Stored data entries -
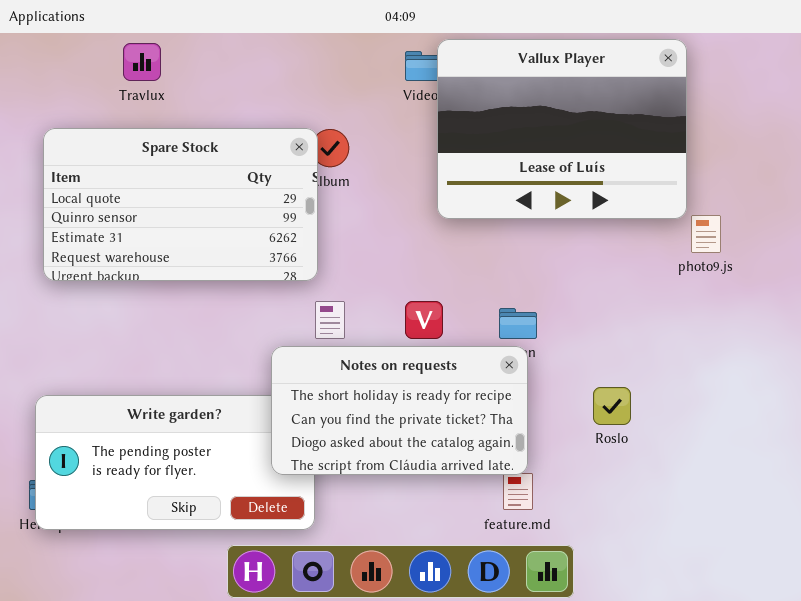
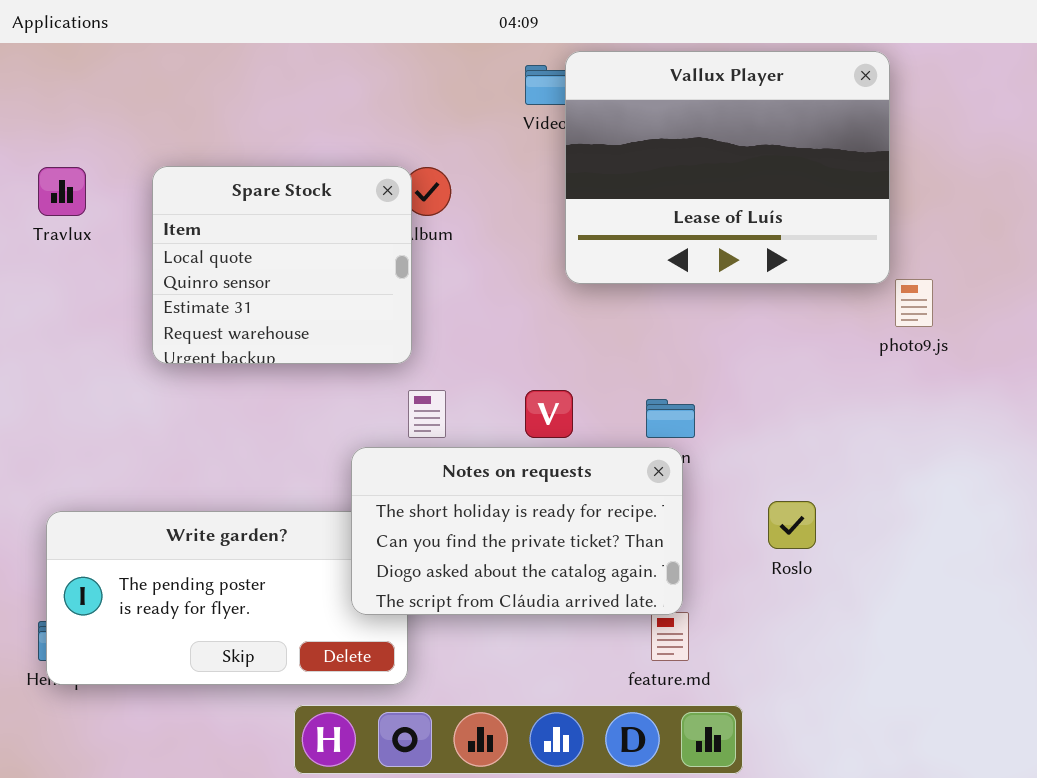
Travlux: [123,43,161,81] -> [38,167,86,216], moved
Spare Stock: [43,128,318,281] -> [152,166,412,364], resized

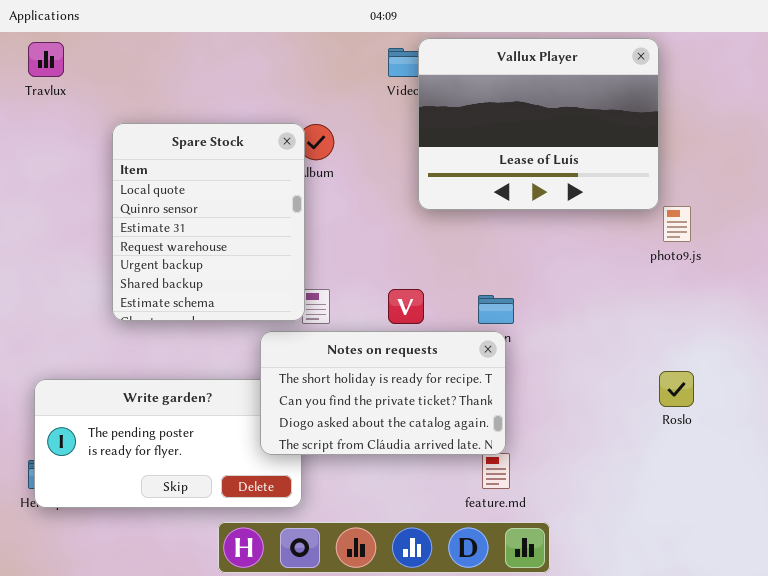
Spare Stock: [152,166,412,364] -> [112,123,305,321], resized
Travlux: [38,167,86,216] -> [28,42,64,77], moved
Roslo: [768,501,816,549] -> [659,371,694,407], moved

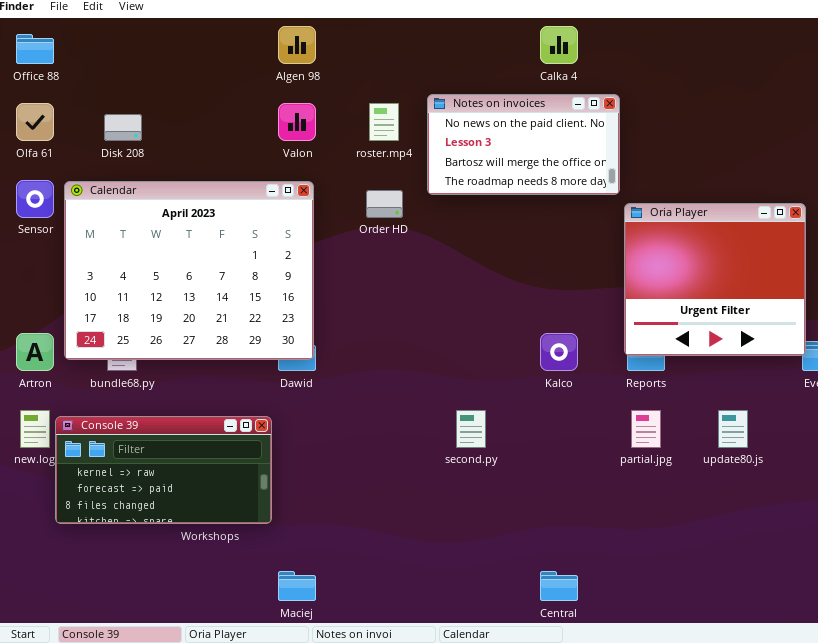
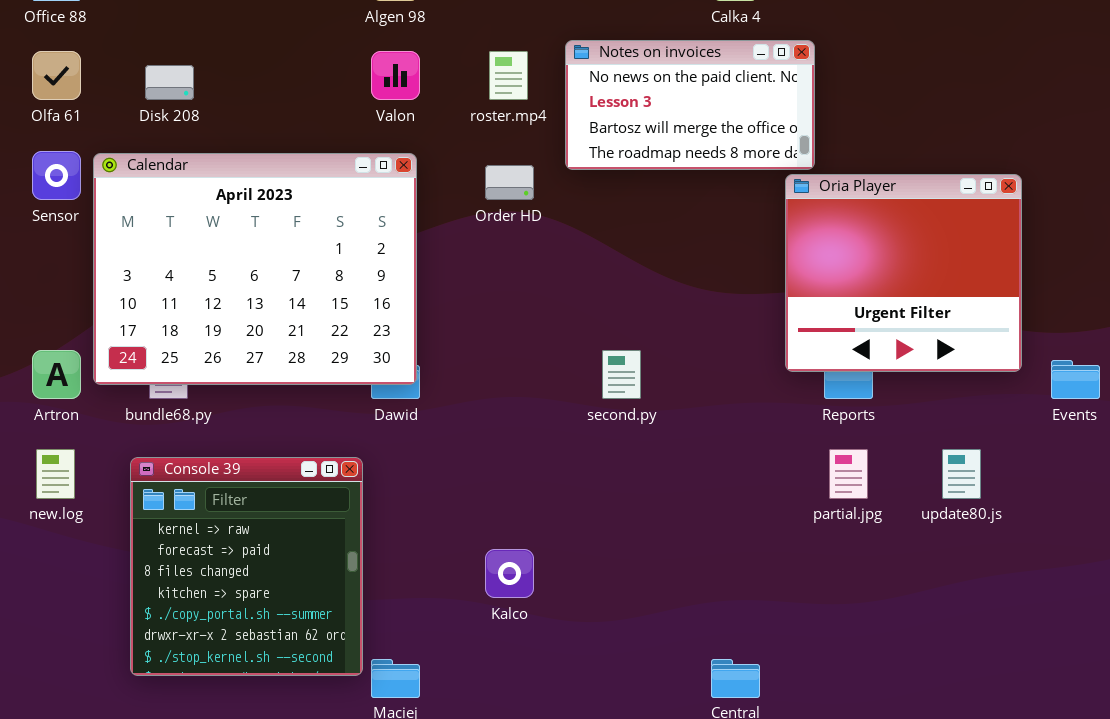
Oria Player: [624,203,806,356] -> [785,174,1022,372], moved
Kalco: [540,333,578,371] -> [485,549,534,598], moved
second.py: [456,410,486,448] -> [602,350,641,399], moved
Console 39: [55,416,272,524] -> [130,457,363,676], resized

EXERCISE DESCRIPTION -
Give the number of lines in the data that contain the word "Spare", and add no other text.

ANSWER -
2